:: Record excerpts ::
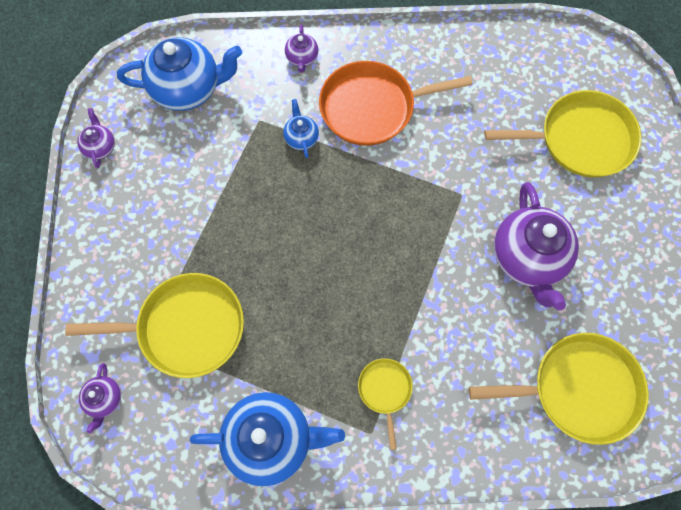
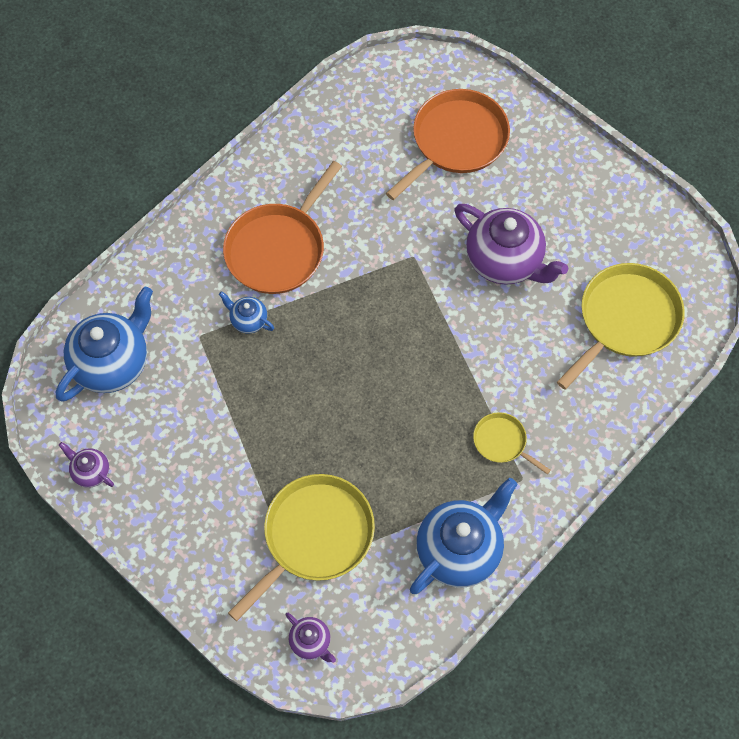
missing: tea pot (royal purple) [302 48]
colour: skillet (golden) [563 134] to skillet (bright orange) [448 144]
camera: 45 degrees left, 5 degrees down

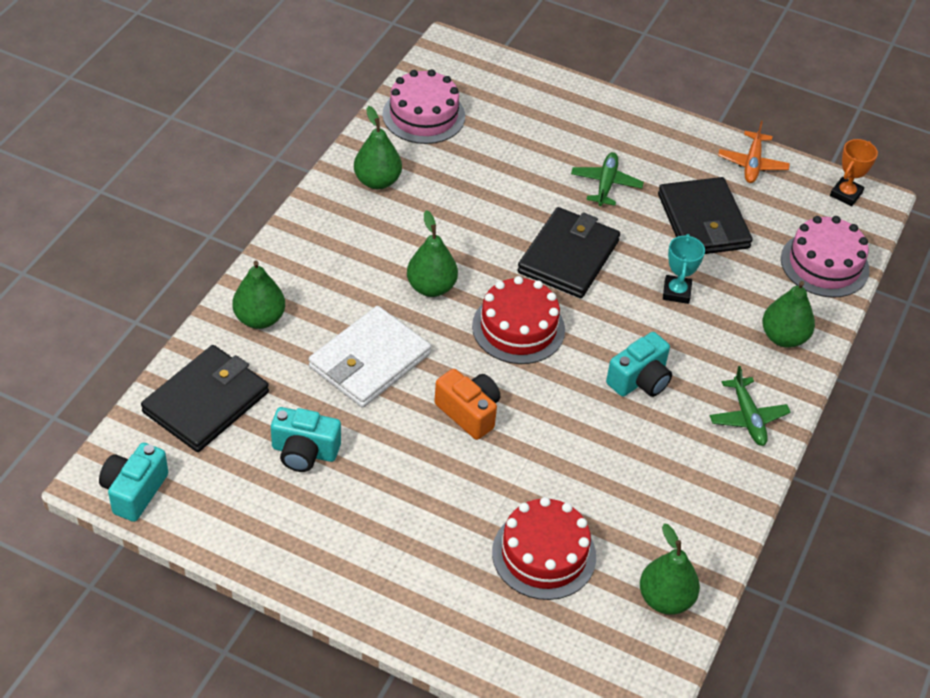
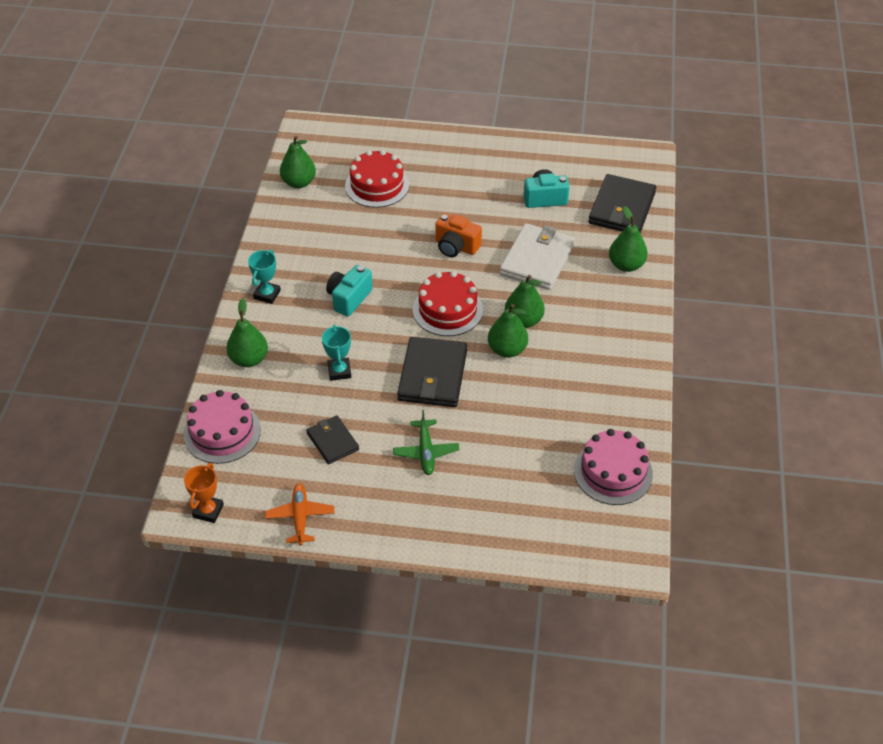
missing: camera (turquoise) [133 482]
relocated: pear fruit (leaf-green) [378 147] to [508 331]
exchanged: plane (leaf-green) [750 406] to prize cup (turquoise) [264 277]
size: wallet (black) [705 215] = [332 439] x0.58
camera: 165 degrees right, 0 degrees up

:: Work instructions ::
An exact copy of the records is required. Pictures do not belong in it.

:: Written solution ::
missing: tea pot (royal purple) [302 48]
colour: skillet (golden) [563 134] to skillet (bright orange) [448 144]
camera: 45 degrees left, 5 degrees down

missing: camera (turquoise) [133 482]
relocated: pear fruit (leaf-green) [378 147] to [508 331]
exchanged: plane (leaf-green) [750 406] to prize cup (turquoise) [264 277]
size: wallet (black) [705 215] = [332 439] x0.58
camera: 165 degrees right, 0 degrees up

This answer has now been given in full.